Copying task for the records below: reproduce each one exactly and drop the pictures.
┄┄┄┄┄┄┄┄┄┄
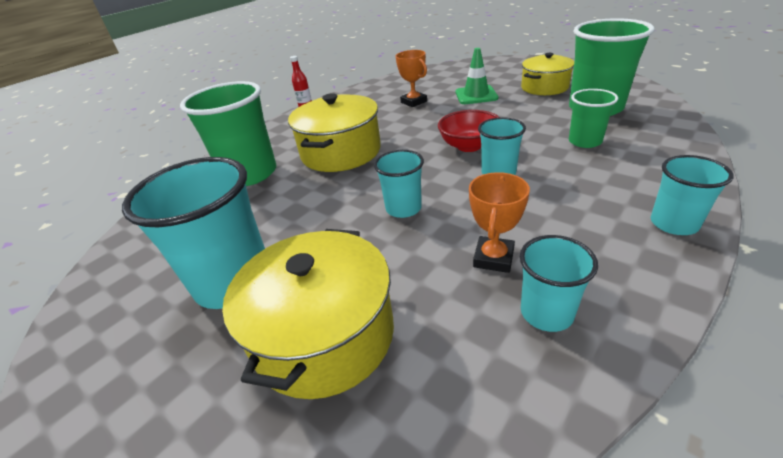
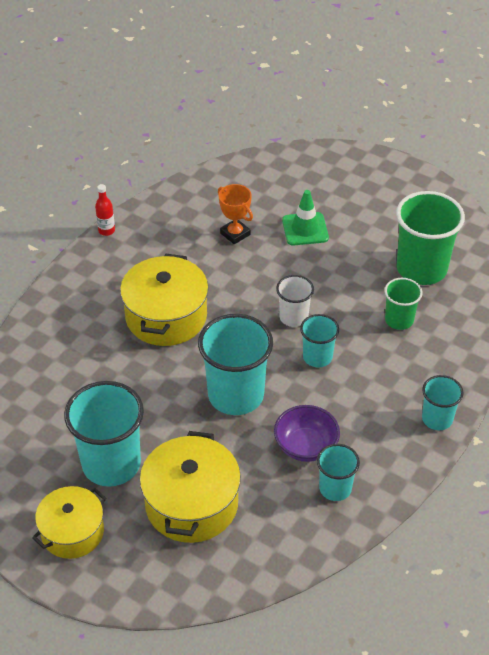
camera: 10 degrees left, 10 degrees up
(250, 174) = (78, 342): green cup -> none
(403, 208) = (236, 395): turquoise cup -> turquoise cup, size x1.84
(469, 146) = (293, 317): red bowl -> white cup
(493, 258) = (305, 446): orange trophy -> purple bowl
(544, 87) = (380, 223): yellow pot -> yellow pot (72, 532)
┄┄┄┄┄┄┄┄┄┄
> _Task result_:
camera: 10 degrees left, 10 degrees up
(250, 174) = (78, 342): green cup -> none
(403, 208) = (236, 395): turquoise cup -> turquoise cup, size x1.84
(469, 146) = (293, 317): red bowl -> white cup
(493, 258) = (305, 446): orange trophy -> purple bowl
(544, 87) = (380, 223): yellow pot -> yellow pot (72, 532)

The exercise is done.